Task goal:
Please return the listing below exactly, without any of its pictures.

Record extracts:
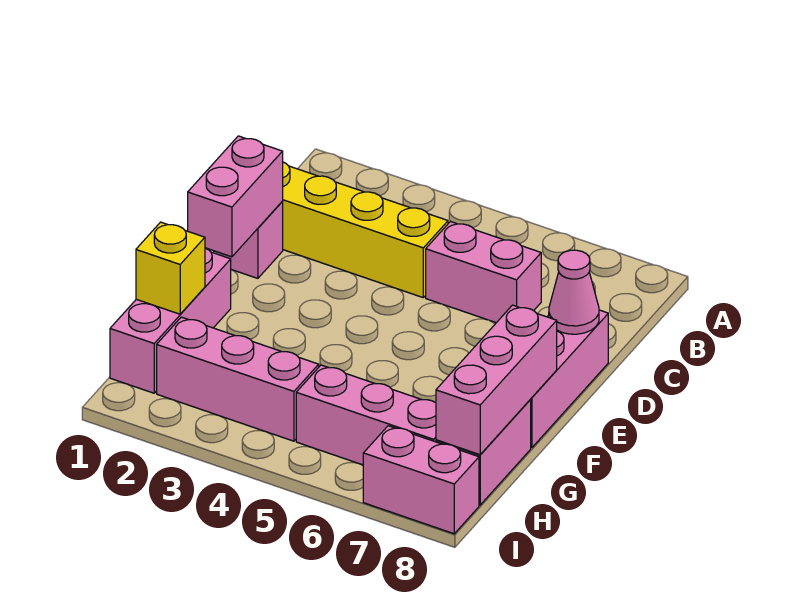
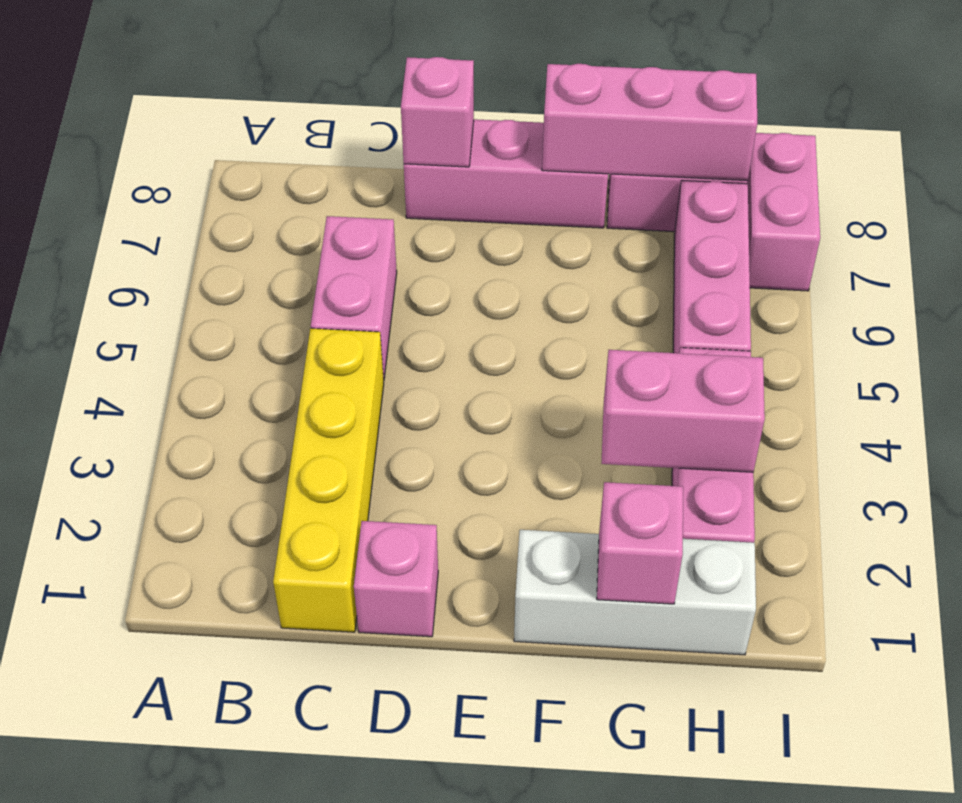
pink brick D1:E1 level 2 -> pink brick G3:H3 level 2
pink cone D8 level 2 -> pink brick D8 level 2
pink brick F1:H1 level 1 -> white brick F1:H1 level 1
yellow brick G1 level 2 -> pink brick G1 level 2

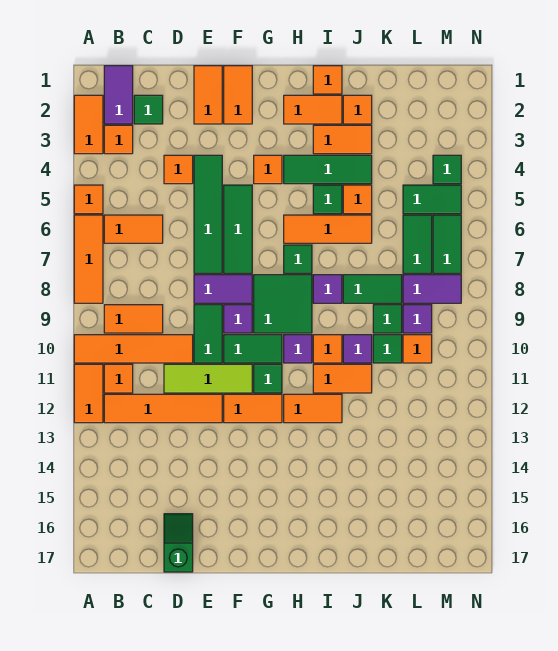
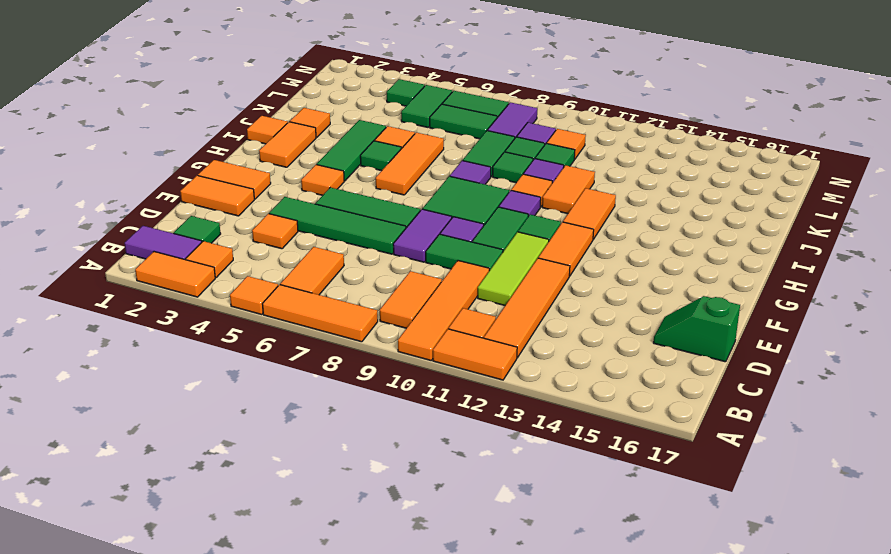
green tile H7 level 1 -> green tile J9 level 1
orange tile I3:J3 level 1 -> none

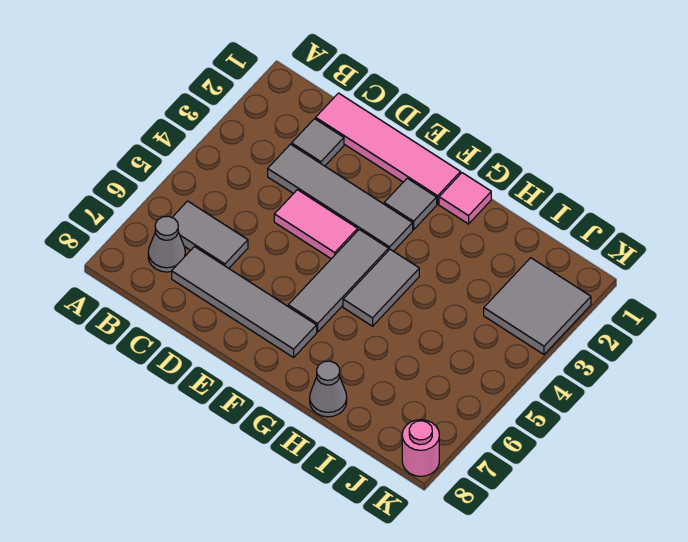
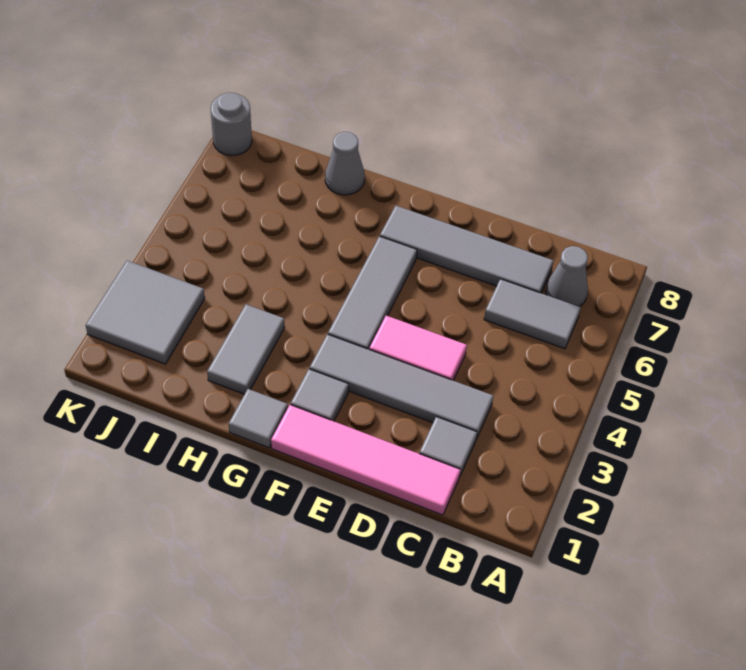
pink tile G1 level 1 -> grey tile G1 level 1
grey tile G4:G5 level 1 -> grey tile H2:H3 level 1
pink round brick K8 level 1 -> grey round brick K8 level 1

Task output:
pink brick D1:E1 level 2 -> pink brick G3:H3 level 2
pink cone D8 level 2 -> pink brick D8 level 2
pink brick F1:H1 level 1 -> white brick F1:H1 level 1
yellow brick G1 level 2 -> pink brick G1 level 2

green tile H7 level 1 -> green tile J9 level 1
orange tile I3:J3 level 1 -> none

pink tile G1 level 1 -> grey tile G1 level 1
grey tile G4:G5 level 1 -> grey tile H2:H3 level 1
pink round brick K8 level 1 -> grey round brick K8 level 1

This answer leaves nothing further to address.